(Before-and-after object listings)
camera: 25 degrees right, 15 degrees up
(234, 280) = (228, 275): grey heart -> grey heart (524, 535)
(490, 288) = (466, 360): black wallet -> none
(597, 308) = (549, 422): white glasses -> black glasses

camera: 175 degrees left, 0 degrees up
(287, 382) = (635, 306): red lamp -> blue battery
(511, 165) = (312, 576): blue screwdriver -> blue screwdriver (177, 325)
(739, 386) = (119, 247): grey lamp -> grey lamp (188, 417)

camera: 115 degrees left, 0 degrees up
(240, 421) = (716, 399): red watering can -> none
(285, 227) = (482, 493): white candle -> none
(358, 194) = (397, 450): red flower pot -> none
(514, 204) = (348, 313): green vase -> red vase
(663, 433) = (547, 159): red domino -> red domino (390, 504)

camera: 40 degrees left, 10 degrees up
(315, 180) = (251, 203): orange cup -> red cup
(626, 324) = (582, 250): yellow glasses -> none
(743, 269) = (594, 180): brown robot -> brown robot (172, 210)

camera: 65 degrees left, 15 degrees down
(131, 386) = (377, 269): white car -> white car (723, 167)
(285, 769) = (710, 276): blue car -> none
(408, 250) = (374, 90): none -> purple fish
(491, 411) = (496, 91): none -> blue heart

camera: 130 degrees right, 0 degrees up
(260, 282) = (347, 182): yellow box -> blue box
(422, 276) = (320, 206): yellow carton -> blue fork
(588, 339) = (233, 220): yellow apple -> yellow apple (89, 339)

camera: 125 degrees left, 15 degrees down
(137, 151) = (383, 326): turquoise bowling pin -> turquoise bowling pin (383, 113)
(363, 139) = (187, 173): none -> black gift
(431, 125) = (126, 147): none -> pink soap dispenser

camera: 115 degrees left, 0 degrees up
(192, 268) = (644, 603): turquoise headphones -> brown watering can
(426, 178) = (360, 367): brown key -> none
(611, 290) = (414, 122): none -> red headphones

== Assignment ==
Return each line of the data that contains the string "headphones".

== Solution to the problem ==
(192, 268) = (644, 603): turquoise headphones -> brown watering can
(611, 290) = (414, 122): none -> red headphones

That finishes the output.